WORK TO COMPLETE
The finished copy should hold every entry exactly as given, and no pictures.

STUDY MATERIAL
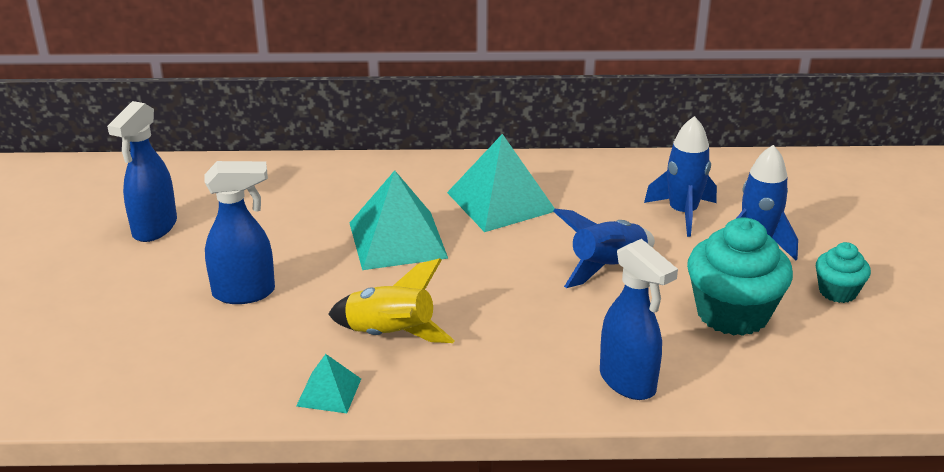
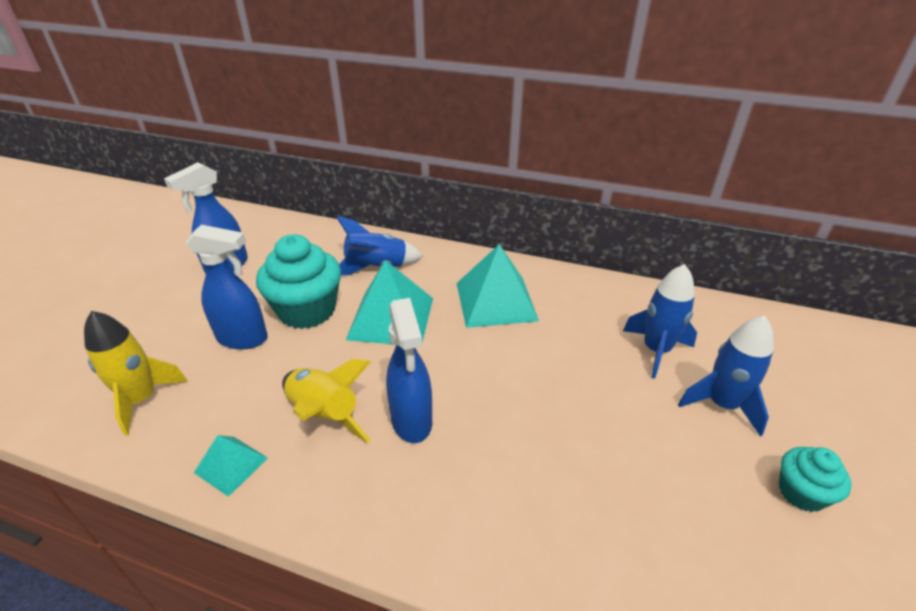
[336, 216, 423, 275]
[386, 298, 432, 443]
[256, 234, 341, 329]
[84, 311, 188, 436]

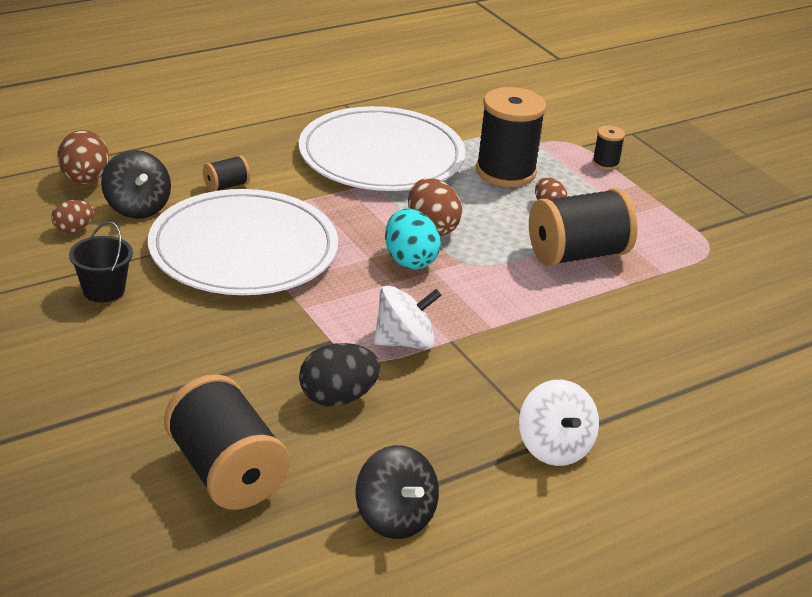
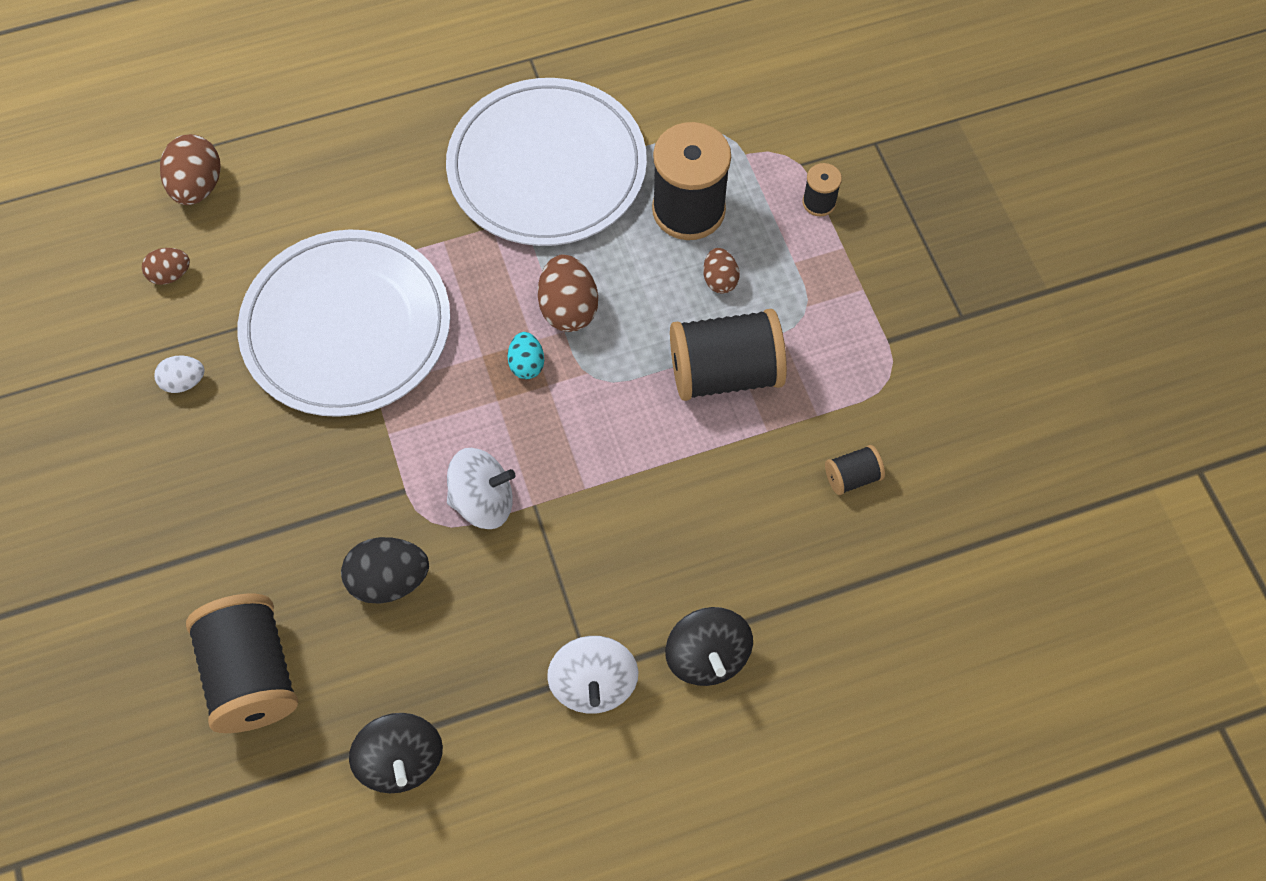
[154, 355, 205, 393]
[665, 607, 753, 686]
[825, 445, 885, 495]
[508, 332, 544, 379]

EXERCISE RESULT
[336, 216, 423, 275]
[386, 298, 432, 443]
[256, 234, 341, 329]
[84, 311, 188, 436]

[154, 355, 205, 393]
[665, 607, 753, 686]
[825, 445, 885, 495]
[508, 332, 544, 379]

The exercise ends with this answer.